GOAL OF THE EXERCISE :: Print all records exactly, pictures left out.
START AVAILABLE RECORDS
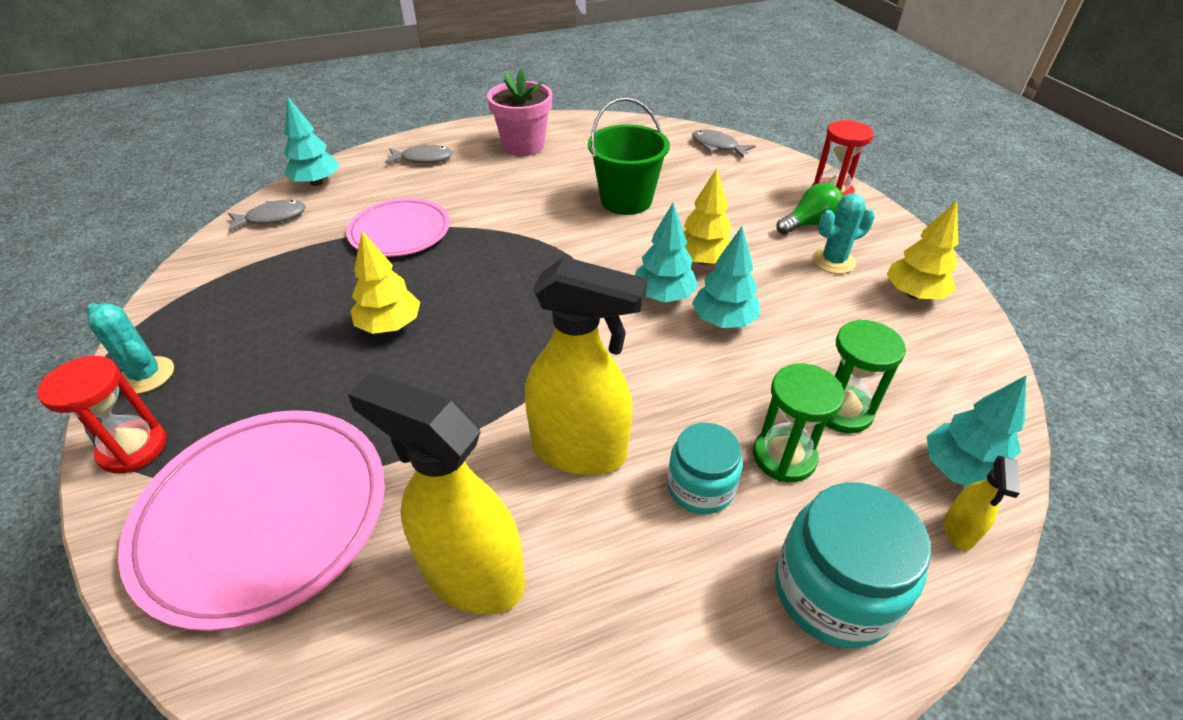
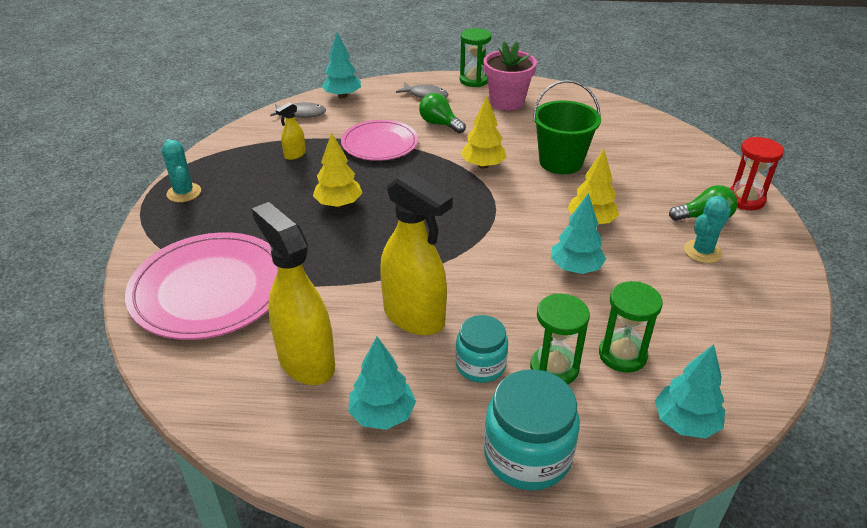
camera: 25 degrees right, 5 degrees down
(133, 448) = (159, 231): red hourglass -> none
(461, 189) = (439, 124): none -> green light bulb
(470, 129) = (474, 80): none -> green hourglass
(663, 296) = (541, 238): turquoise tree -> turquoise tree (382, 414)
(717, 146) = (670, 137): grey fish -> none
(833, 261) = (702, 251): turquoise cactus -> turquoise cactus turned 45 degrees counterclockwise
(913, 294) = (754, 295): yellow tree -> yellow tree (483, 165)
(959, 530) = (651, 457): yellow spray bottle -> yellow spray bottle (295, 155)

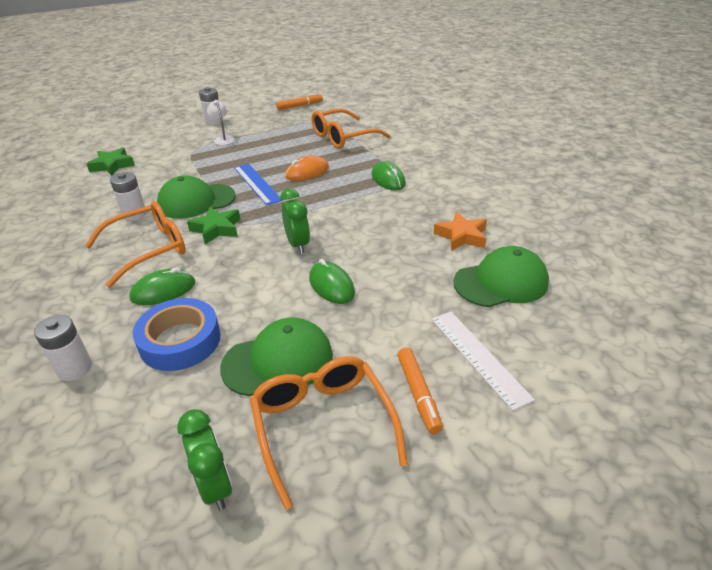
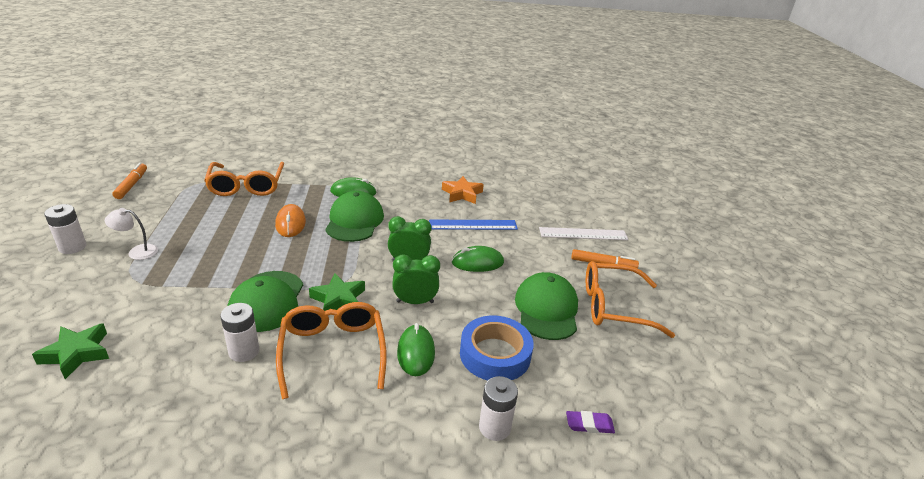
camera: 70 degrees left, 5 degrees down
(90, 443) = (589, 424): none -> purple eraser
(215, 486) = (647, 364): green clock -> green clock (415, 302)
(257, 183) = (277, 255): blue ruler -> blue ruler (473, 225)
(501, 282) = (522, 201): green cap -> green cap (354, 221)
END AVAILABLE RECORDS
RESPONSE ::
camera: 25 degrees right, 5 degrees down
(133, 448) = (159, 231): red hourglass -> none
(461, 189) = (439, 124): none -> green light bulb
(470, 129) = (474, 80): none -> green hourglass
(663, 296) = (541, 238): turquoise tree -> turquoise tree (382, 414)
(717, 146) = (670, 137): grey fish -> none
(833, 261) = (702, 251): turquoise cactus -> turquoise cactus turned 45 degrees counterclockwise
(913, 294) = (754, 295): yellow tree -> yellow tree (483, 165)
(959, 530) = (651, 457): yellow spray bottle -> yellow spray bottle (295, 155)

camera: 70 degrees left, 5 degrees down
(90, 443) = (589, 424): none -> purple eraser
(215, 486) = (647, 364): green clock -> green clock (415, 302)
(257, 183) = (277, 255): blue ruler -> blue ruler (473, 225)
(501, 282) = (522, 201): green cap -> green cap (354, 221)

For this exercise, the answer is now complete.